>> Begin Given data

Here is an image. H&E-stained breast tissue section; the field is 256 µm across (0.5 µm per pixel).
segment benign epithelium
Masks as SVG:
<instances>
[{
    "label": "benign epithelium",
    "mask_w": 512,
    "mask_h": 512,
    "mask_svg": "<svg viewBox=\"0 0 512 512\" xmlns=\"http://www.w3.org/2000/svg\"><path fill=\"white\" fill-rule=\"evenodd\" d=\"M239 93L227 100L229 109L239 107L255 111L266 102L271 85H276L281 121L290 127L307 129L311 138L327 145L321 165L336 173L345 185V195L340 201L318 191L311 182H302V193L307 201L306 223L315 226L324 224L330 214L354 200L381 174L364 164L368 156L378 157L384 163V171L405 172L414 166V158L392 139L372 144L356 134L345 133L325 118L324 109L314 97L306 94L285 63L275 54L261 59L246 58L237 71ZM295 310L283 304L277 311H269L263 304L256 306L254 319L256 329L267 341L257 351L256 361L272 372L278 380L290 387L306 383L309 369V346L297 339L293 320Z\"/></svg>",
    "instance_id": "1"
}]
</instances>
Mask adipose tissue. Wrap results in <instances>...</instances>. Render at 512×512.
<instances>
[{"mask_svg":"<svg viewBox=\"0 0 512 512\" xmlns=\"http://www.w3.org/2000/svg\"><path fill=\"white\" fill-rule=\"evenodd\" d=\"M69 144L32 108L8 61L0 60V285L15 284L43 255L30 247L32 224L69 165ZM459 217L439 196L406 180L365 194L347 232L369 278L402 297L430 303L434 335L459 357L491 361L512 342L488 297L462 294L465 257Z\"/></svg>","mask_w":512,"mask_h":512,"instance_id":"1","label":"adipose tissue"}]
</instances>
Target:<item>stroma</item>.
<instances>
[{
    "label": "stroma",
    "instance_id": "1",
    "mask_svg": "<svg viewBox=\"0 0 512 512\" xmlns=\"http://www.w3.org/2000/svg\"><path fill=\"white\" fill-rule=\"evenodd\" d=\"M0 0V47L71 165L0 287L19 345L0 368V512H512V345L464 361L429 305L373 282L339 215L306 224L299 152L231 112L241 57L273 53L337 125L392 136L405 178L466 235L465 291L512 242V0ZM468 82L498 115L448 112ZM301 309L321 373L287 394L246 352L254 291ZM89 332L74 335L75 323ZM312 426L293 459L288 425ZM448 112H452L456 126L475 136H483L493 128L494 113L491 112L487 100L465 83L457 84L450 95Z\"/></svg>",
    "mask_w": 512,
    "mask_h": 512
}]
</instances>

>> End Given data

§ Set problem
Report the number of lines holding the string "epithelium", without any other words.

§ Output for this exercise
2